Top of PROVIDED DATA

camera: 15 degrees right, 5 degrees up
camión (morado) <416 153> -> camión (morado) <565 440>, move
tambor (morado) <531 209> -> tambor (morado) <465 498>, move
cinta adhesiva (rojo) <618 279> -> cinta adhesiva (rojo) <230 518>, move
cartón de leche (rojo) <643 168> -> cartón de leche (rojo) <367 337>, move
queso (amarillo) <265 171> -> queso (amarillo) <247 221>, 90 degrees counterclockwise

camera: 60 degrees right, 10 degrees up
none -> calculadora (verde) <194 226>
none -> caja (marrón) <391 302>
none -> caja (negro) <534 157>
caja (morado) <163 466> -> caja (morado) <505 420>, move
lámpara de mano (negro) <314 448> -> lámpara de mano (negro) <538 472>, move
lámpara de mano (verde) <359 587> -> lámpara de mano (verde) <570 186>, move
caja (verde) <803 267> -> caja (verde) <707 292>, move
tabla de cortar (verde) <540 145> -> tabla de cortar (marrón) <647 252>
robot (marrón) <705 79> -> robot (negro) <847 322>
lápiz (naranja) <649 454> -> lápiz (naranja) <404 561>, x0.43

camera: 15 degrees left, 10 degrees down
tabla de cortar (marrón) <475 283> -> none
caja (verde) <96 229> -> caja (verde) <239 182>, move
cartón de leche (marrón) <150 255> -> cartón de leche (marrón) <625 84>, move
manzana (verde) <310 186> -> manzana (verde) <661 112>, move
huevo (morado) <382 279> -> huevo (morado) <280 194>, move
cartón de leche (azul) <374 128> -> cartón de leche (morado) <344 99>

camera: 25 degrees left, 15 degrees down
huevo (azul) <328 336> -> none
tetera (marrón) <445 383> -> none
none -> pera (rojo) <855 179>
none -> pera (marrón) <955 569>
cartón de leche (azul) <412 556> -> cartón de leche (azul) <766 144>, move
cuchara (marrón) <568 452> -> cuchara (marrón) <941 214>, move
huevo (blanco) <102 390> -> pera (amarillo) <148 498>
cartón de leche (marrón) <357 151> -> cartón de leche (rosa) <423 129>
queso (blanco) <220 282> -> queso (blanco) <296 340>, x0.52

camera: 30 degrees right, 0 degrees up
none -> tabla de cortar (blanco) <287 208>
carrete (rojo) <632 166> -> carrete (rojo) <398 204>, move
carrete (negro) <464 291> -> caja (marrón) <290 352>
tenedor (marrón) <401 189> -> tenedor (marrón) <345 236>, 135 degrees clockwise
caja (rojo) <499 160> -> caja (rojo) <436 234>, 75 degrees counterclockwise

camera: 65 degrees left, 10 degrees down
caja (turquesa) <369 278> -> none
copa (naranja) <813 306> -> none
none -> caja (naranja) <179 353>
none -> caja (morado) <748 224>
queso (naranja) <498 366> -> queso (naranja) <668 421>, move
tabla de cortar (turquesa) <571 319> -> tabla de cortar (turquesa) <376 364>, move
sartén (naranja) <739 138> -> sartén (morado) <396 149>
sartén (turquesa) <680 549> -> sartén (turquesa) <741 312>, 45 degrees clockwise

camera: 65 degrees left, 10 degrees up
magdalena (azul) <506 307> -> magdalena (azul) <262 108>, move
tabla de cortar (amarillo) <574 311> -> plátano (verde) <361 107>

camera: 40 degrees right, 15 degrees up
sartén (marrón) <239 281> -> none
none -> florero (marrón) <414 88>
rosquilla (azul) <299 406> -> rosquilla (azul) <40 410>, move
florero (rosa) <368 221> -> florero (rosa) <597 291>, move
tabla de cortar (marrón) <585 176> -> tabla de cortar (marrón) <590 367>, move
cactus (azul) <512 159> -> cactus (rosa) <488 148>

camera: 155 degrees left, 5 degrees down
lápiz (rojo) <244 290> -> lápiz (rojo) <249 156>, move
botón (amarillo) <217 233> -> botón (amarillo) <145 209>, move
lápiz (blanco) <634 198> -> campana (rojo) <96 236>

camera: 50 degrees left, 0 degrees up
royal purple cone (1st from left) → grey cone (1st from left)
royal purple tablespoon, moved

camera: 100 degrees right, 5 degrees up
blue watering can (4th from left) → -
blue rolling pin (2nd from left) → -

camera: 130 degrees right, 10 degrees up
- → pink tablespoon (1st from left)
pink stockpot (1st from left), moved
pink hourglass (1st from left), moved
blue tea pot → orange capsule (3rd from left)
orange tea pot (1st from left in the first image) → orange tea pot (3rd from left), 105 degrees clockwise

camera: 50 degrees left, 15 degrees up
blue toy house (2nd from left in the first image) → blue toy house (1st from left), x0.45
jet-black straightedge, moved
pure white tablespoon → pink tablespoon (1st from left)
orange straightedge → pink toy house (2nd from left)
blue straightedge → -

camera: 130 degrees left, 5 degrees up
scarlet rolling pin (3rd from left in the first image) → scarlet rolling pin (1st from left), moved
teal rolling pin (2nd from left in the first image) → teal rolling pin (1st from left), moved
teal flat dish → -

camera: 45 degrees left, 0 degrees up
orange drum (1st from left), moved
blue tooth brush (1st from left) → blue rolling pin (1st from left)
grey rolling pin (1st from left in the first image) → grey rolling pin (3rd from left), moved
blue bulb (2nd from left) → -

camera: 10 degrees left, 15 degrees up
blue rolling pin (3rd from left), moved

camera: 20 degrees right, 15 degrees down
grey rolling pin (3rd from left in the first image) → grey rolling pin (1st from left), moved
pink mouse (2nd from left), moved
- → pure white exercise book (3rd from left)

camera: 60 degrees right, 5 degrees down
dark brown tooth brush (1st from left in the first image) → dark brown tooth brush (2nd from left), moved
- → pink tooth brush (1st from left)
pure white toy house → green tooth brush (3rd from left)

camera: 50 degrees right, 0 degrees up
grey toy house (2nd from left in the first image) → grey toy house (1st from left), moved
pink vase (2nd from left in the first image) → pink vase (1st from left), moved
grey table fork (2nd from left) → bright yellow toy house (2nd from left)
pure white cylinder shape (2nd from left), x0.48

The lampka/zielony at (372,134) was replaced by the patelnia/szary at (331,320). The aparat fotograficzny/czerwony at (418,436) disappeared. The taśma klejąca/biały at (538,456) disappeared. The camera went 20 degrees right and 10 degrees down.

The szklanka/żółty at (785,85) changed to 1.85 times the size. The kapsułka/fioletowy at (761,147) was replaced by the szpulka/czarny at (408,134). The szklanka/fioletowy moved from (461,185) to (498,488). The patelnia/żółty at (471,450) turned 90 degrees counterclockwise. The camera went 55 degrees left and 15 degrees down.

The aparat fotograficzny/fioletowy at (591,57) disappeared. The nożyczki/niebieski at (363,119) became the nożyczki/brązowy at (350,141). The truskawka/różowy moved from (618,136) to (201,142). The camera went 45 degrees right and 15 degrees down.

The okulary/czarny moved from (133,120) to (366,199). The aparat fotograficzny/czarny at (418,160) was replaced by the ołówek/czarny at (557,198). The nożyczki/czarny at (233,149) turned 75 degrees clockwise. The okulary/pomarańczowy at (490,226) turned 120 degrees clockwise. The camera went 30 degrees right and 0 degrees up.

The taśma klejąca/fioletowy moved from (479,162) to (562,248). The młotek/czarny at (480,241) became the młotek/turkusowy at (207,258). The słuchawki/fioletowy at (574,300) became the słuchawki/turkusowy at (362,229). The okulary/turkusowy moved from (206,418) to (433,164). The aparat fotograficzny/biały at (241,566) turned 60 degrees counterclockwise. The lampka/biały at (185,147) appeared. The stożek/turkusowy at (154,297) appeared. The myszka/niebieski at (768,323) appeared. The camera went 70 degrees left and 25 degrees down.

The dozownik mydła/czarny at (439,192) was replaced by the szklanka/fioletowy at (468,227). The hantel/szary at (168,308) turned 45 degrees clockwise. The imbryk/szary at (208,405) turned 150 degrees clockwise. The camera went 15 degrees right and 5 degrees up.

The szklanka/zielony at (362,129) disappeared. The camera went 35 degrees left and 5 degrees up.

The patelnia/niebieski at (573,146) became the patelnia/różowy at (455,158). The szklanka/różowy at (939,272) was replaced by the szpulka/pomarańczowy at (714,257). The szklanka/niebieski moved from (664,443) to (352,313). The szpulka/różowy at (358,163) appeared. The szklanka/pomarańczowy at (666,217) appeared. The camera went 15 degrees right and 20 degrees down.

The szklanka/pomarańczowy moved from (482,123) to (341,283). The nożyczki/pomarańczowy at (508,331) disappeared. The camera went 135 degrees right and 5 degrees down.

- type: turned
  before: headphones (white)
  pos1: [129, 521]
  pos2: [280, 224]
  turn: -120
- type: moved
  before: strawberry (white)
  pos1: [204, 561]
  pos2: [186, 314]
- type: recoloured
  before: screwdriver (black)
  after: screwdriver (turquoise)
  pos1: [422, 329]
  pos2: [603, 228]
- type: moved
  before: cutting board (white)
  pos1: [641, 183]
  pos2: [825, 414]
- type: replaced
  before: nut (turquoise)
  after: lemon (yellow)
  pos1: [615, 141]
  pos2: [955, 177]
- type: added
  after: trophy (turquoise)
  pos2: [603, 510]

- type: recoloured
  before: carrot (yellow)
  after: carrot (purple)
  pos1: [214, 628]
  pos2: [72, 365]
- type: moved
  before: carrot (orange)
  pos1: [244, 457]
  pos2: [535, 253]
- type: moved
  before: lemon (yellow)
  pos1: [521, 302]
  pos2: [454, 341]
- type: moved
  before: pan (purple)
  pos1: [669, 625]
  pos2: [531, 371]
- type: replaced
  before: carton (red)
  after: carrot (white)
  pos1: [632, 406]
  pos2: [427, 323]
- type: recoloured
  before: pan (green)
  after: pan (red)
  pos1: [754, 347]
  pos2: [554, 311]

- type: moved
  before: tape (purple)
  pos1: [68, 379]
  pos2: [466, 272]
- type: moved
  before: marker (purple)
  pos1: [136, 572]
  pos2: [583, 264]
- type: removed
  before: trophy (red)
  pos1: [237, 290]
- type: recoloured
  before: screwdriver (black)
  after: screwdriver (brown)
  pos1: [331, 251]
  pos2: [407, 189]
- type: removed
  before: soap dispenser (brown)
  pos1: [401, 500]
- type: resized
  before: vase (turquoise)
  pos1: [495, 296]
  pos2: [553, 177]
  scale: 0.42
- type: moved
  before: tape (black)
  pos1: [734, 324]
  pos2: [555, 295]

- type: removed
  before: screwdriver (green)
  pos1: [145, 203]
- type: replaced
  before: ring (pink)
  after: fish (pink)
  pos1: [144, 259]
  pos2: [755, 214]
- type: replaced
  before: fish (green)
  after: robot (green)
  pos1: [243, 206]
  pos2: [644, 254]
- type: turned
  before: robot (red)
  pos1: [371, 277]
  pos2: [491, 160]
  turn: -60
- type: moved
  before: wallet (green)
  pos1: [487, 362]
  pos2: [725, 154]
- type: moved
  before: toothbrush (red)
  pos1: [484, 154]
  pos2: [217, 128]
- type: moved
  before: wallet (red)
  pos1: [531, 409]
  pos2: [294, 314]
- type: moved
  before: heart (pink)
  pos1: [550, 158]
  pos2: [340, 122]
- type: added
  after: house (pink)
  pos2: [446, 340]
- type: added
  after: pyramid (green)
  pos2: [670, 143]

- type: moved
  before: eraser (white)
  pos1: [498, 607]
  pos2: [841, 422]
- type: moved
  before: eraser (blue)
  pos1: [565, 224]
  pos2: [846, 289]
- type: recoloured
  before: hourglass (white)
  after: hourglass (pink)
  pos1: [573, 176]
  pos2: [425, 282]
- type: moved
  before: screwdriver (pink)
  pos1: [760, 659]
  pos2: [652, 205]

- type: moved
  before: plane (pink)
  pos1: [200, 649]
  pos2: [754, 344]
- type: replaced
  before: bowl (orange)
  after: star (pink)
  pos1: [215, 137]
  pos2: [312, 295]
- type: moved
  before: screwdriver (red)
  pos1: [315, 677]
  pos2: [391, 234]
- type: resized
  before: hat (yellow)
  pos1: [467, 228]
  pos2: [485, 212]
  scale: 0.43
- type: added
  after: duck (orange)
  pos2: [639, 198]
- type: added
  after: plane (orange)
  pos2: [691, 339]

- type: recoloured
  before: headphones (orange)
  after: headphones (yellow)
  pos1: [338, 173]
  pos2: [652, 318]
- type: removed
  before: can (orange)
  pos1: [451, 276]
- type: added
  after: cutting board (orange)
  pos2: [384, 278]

Bottom of PROVIDED DATA

*YOUR INSTRUCTIONS*: All that is wanted is an exact copy of the lines above from the one with "camera: 50 degrees left, 0 degrees up" through the one with "royal purple cone", with both ends included.

*RESULT OF THIS TASK*:
camera: 50 degrees left, 0 degrees up
royal purple cone (1st from left) → grey cone (1st from left)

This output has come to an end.